- Work item
Reproduce word for word, from the entries below, the line with "orange bowl [383,290,415,322]", the line with "none -> brown pan [307,288,381,396]", and every line between them, and nothing more.

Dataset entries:
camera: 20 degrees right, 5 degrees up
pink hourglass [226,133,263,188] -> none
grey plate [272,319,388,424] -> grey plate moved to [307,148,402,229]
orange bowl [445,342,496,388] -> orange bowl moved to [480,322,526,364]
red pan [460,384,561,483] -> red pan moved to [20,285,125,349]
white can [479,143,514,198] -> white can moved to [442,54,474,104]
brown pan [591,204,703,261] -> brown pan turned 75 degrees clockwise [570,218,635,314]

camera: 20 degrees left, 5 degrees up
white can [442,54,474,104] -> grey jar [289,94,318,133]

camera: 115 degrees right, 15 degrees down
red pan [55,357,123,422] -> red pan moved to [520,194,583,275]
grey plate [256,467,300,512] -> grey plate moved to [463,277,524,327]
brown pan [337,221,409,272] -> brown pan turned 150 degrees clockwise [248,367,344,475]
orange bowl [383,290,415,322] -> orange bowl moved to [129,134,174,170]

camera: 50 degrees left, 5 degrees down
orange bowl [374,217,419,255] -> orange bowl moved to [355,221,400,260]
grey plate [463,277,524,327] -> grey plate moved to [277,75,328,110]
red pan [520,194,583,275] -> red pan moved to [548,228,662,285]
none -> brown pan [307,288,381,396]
---
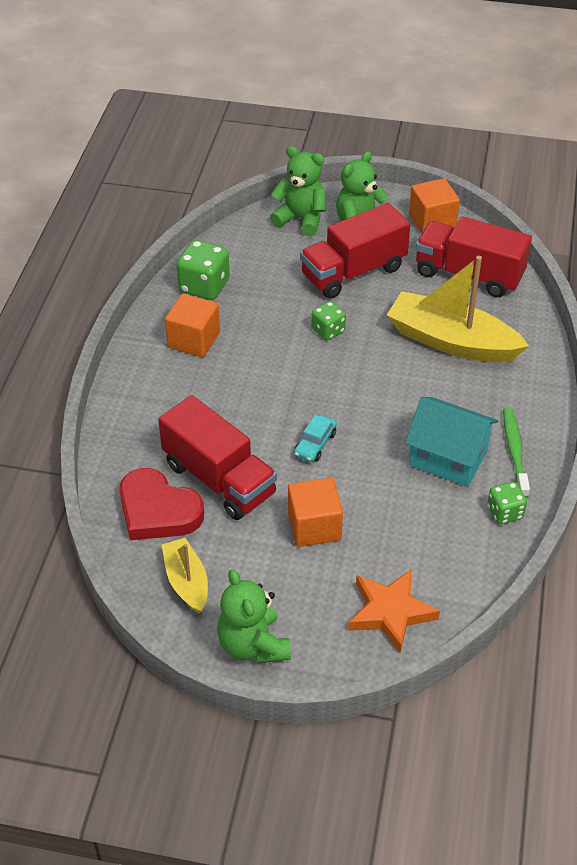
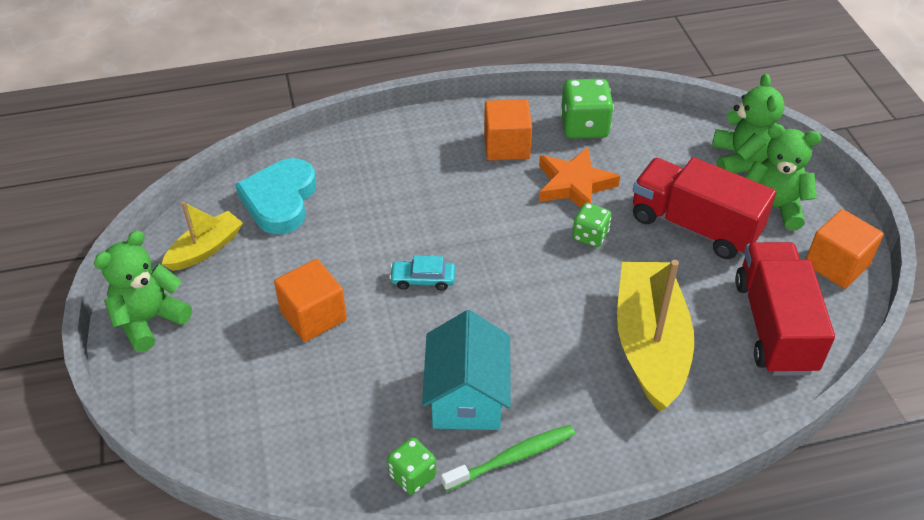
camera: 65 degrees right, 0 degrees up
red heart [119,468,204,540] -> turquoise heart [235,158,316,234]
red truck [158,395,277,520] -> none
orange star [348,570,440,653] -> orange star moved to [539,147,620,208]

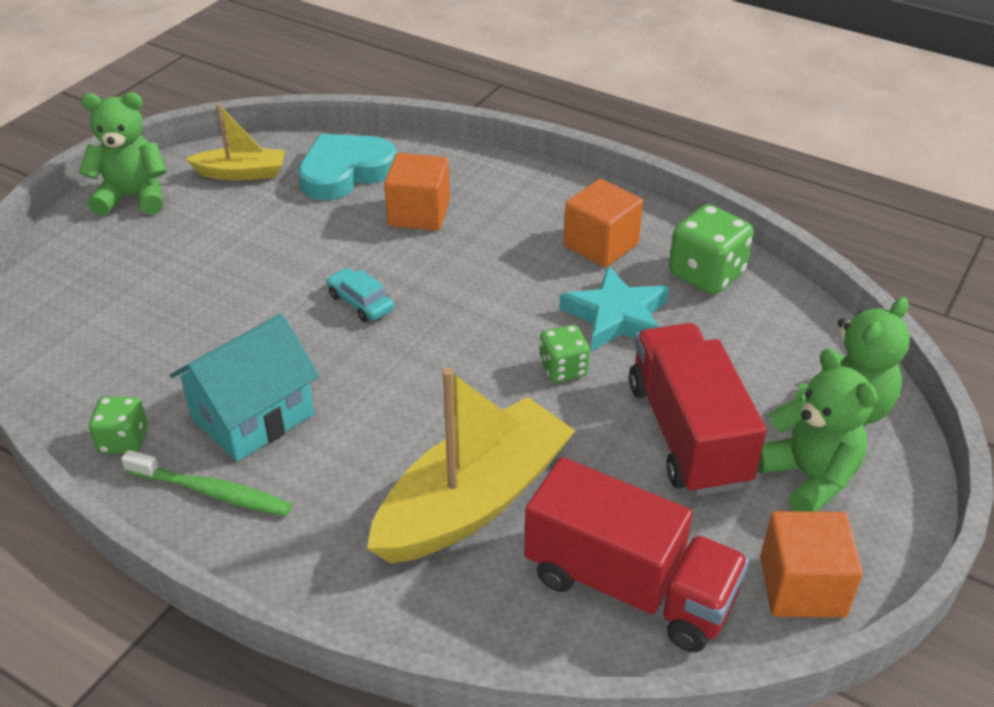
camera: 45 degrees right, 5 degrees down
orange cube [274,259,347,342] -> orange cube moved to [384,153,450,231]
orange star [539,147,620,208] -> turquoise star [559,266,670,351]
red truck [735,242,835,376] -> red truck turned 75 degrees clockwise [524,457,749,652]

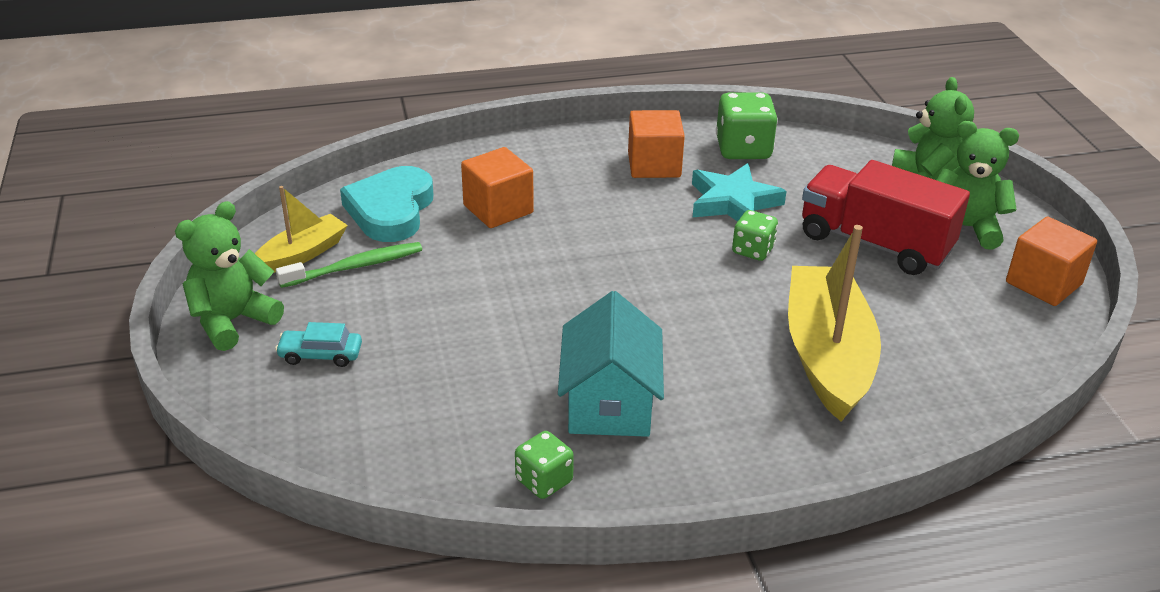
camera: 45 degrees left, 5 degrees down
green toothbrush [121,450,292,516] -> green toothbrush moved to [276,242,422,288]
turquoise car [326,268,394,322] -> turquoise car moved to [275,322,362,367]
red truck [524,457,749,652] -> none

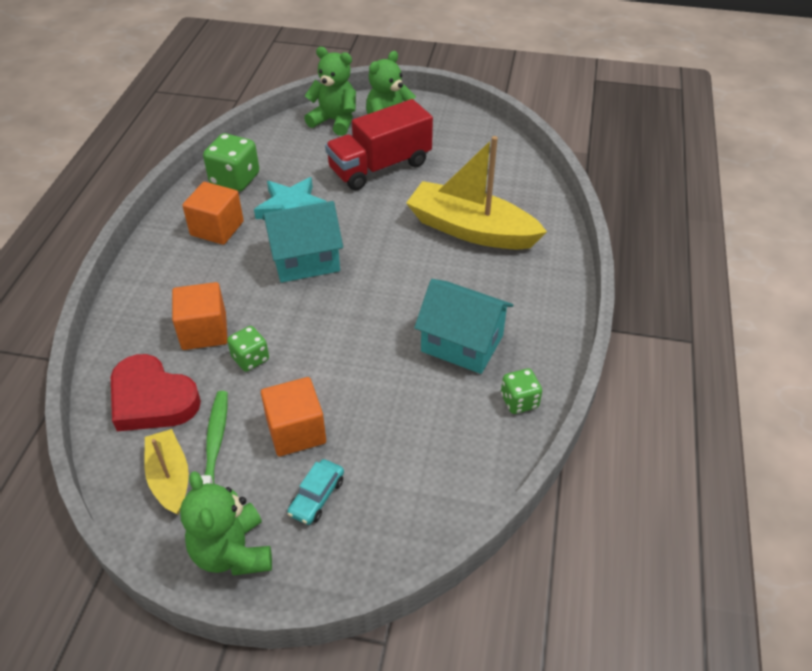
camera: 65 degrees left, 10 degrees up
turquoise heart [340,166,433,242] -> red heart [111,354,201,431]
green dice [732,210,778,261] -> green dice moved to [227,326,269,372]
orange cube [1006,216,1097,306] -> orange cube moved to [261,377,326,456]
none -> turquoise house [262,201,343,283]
--
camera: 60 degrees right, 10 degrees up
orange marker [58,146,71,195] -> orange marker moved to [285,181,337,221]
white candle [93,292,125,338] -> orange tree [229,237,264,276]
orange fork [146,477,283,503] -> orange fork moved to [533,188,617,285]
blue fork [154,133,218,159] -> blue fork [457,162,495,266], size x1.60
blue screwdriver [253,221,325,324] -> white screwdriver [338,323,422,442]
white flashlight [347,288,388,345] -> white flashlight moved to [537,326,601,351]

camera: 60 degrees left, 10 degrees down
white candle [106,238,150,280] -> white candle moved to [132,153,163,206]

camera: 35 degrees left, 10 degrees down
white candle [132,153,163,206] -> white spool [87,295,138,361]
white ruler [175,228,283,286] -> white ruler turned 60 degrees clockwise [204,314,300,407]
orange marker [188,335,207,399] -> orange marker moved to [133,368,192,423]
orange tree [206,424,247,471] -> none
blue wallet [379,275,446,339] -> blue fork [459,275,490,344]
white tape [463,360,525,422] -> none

- Answer to this problem
orange bowl [383,290,415,322] -> orange bowl moved to [129,134,174,170]

camera: 50 degrees left, 5 degrees down
orange bowl [374,217,419,255] -> orange bowl moved to [355,221,400,260]
grey plate [463,277,524,327] -> grey plate moved to [277,75,328,110]
red pan [520,194,583,275] -> red pan moved to [548,228,662,285]
none -> brown pan [307,288,381,396]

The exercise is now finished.